PROBLEM DETAILS
When you repeat the entries, reproduce each line exactly and omit every picture.

● ● ● ●

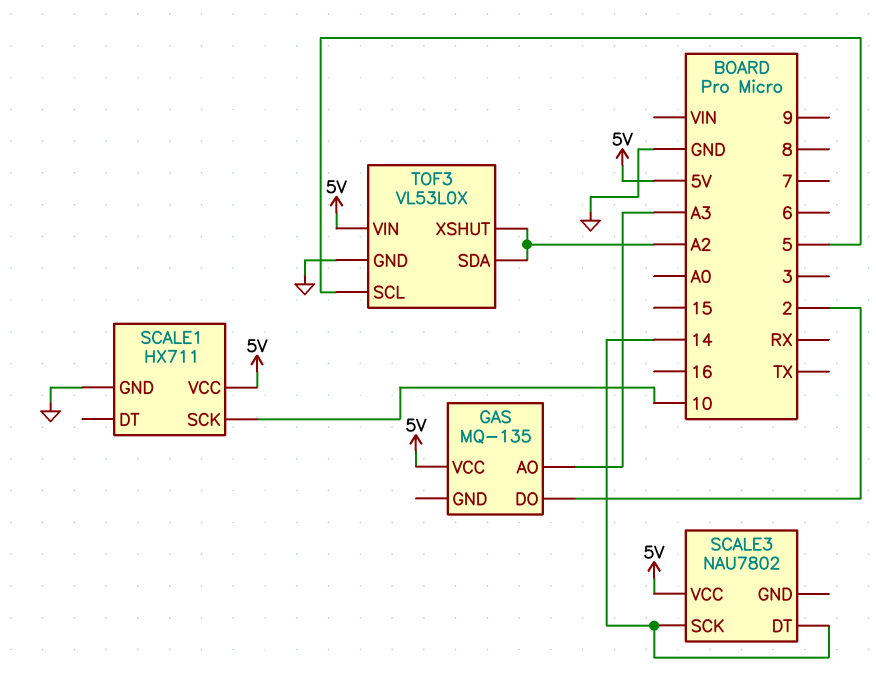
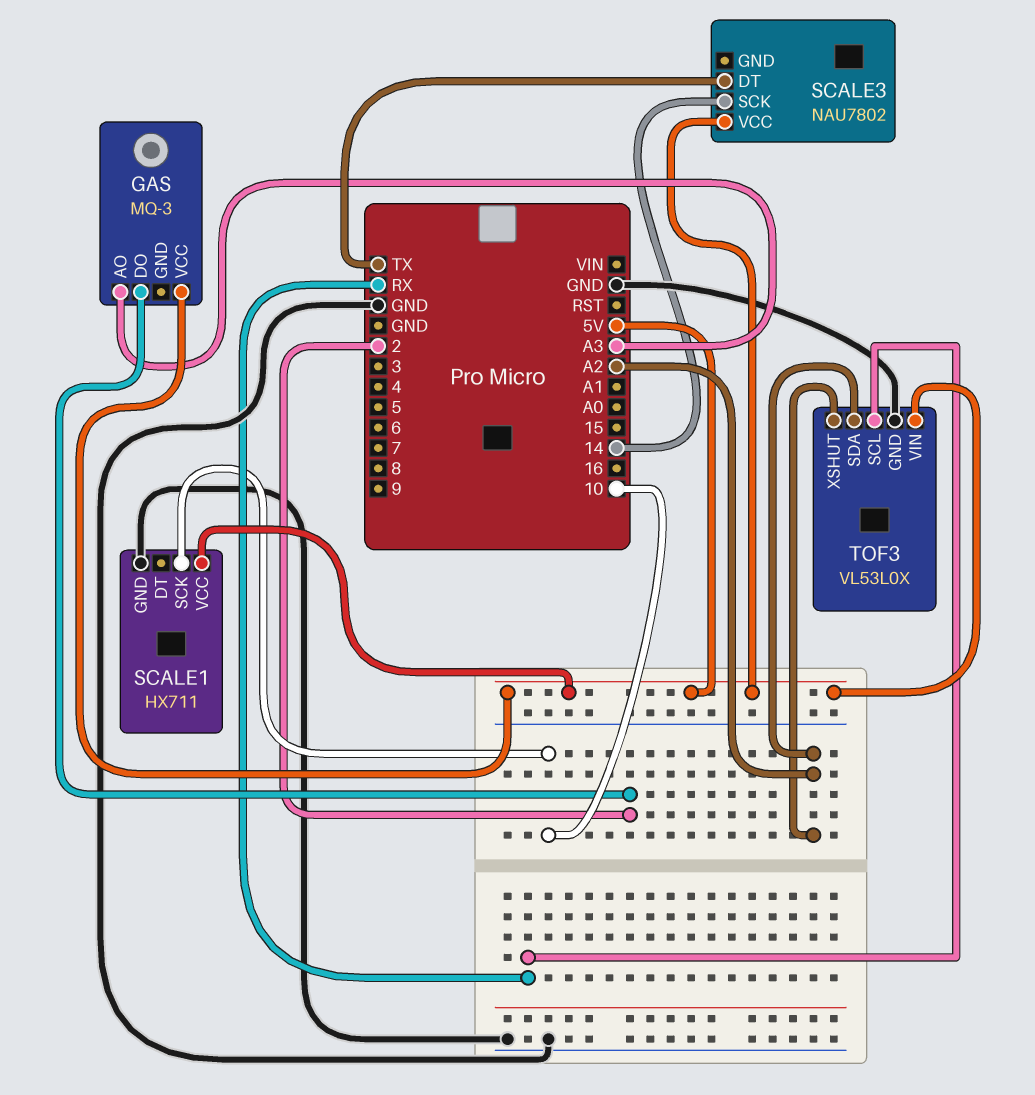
GAS: MQ-135 -> MQ-3
SCALE3 pin DT: 14 -> TX
TOF3 pin SCL: 5 -> RX

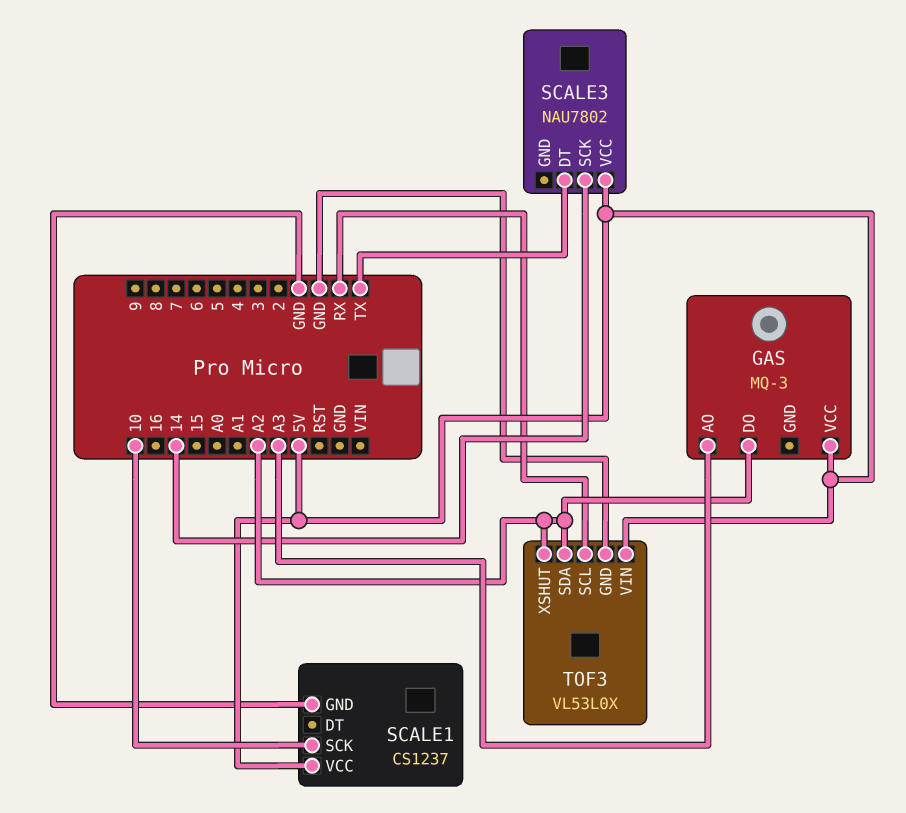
GAS pin DO: 2 -> A2
SCALE1: HX711 -> CS1237

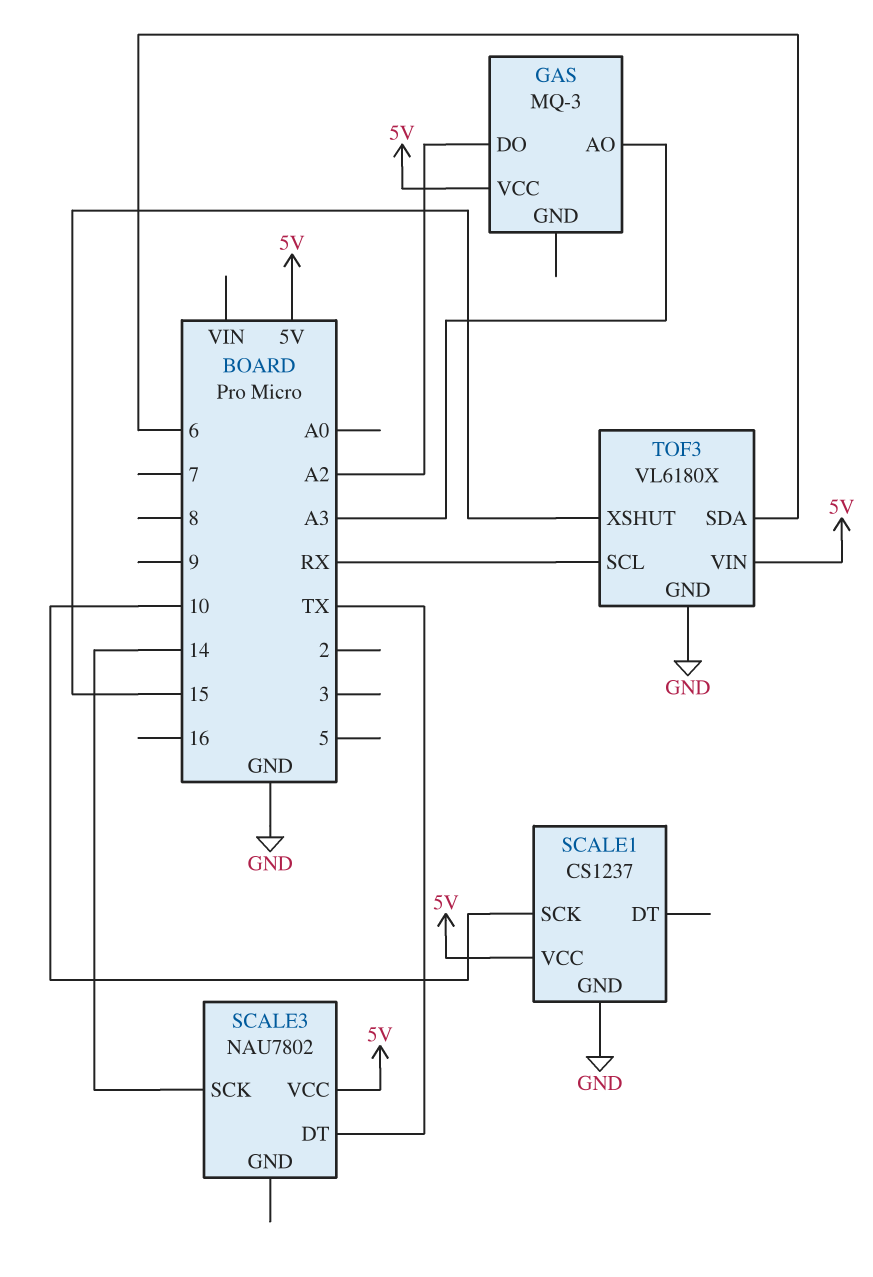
TOF3: VL53L0X -> VL6180X
TOF3 pin SDA: A2 -> 6
TOF3 pin XSHUT: A2 -> 15

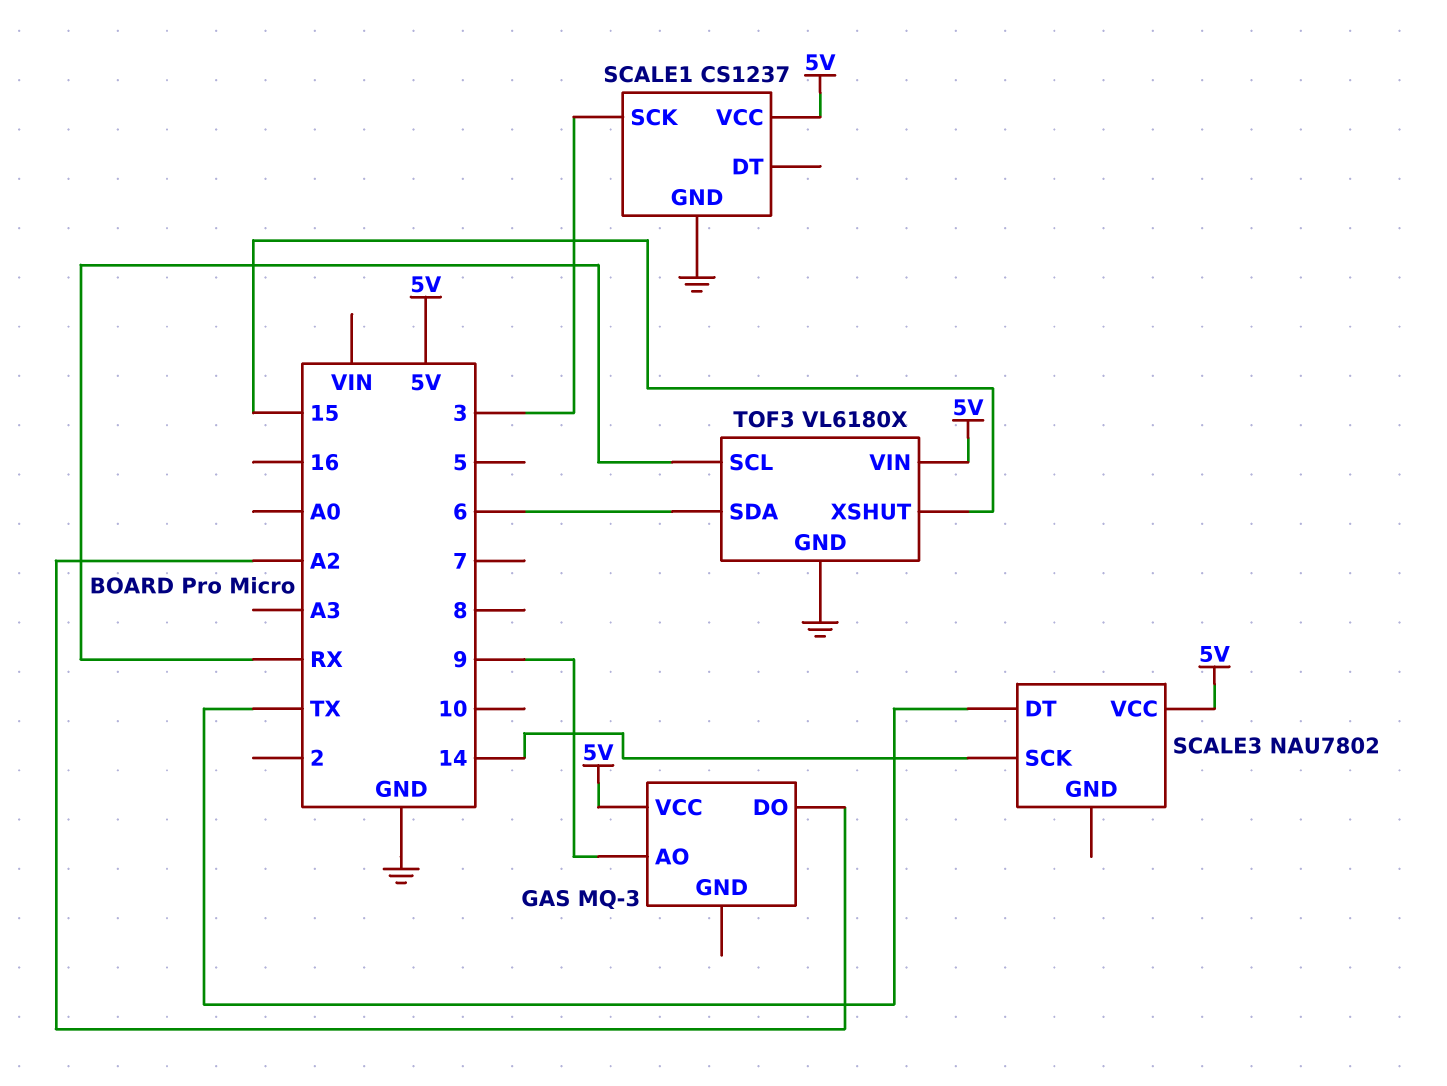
GAS pin AO: A3 -> 9
SCALE1 pin SCK: 10 -> 3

● ● ● ●

ANSWER AREA
GAS: MQ-135 -> MQ-3
SCALE3 pin DT: 14 -> TX
TOF3 pin SCL: 5 -> RX

GAS pin DO: 2 -> A2
SCALE1: HX711 -> CS1237

TOF3: VL53L0X -> VL6180X
TOF3 pin SDA: A2 -> 6
TOF3 pin XSHUT: A2 -> 15

GAS pin AO: A3 -> 9
SCALE1 pin SCK: 10 -> 3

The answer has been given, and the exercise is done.